[DATA SHOWN]
^^^^^^^^

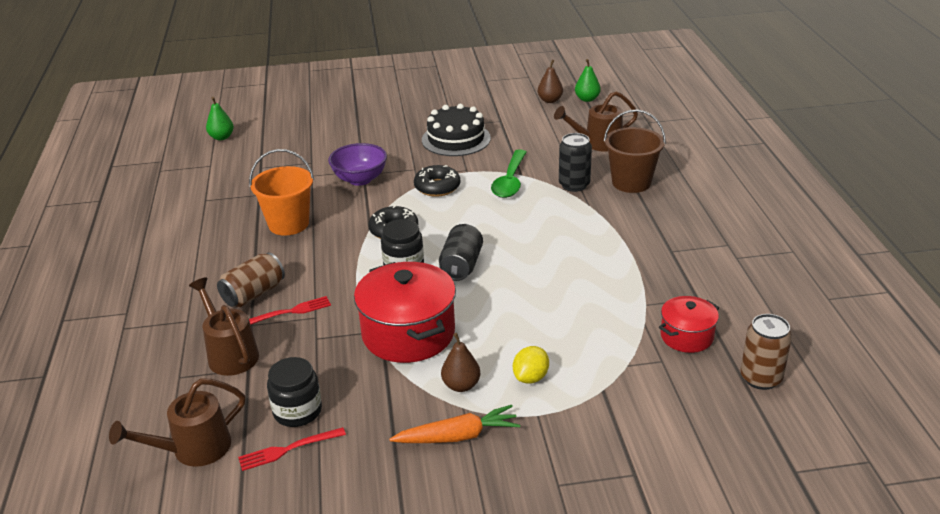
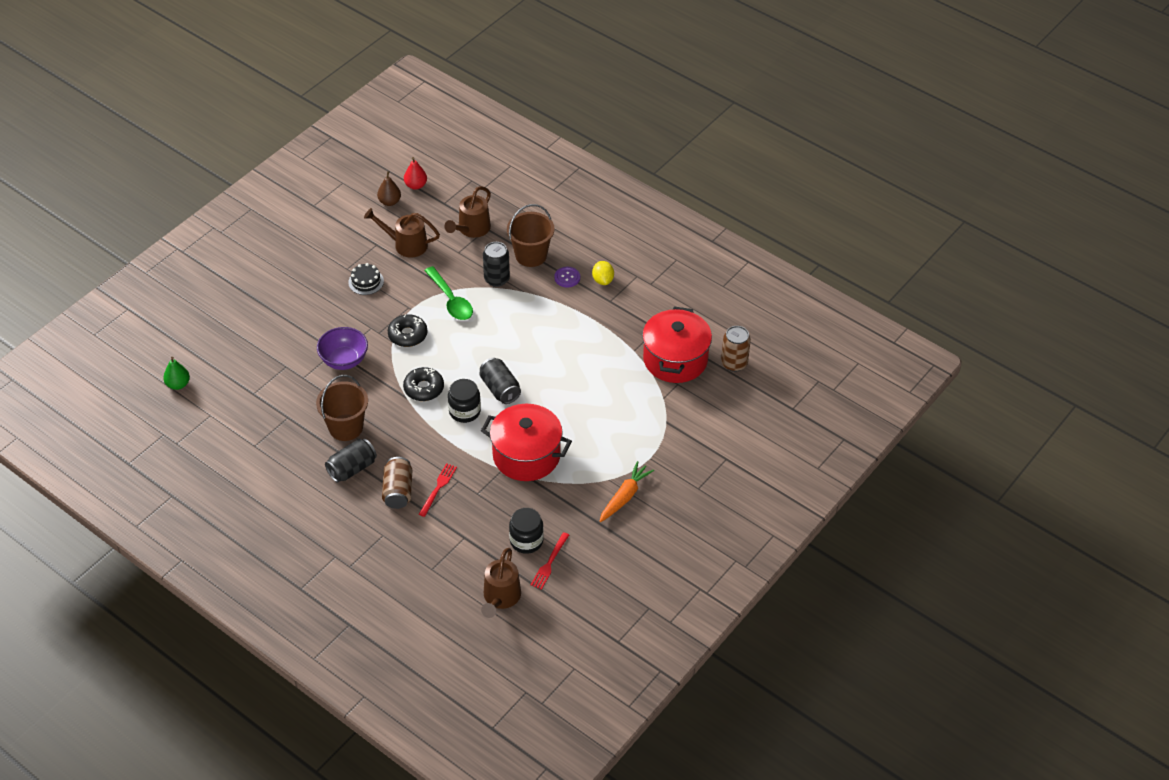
camera: 45 degrees left, 15 degrees up
(229, 353) = (440, 536): brown watering can -> brown watering can (405, 244)
(246, 255) = (352, 468): none -> black can
(288, 224) = (346, 427): orange bucket -> brown bucket
(456, 139) = (366, 282): black cake -> black cake, size x0.57
(461, 385) = (593, 467): brown pear -> none
(531, 377) = (623, 438): yellow lemon -> yellow lemon (603, 280)
(587, 99) = (415, 185): green pear -> red pear
(647, 213) = (567, 278): none -> purple button
(686, 336) = (675, 359): red pot -> red pot, size x1.81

^^^^^^^^

[PROBLEM TO WORK ON] Beginning at the line that contains "(288, 224) = (346, 427): orange", transcribe every line through the end of the material exactly, leaving out all earlier lines.

[RESULT OF THE EXERCISE]
(288, 224) = (346, 427): orange bucket -> brown bucket
(456, 139) = (366, 282): black cake -> black cake, size x0.57
(461, 385) = (593, 467): brown pear -> none
(531, 377) = (623, 438): yellow lemon -> yellow lemon (603, 280)
(587, 99) = (415, 185): green pear -> red pear
(647, 213) = (567, 278): none -> purple button
(686, 336) = (675, 359): red pot -> red pot, size x1.81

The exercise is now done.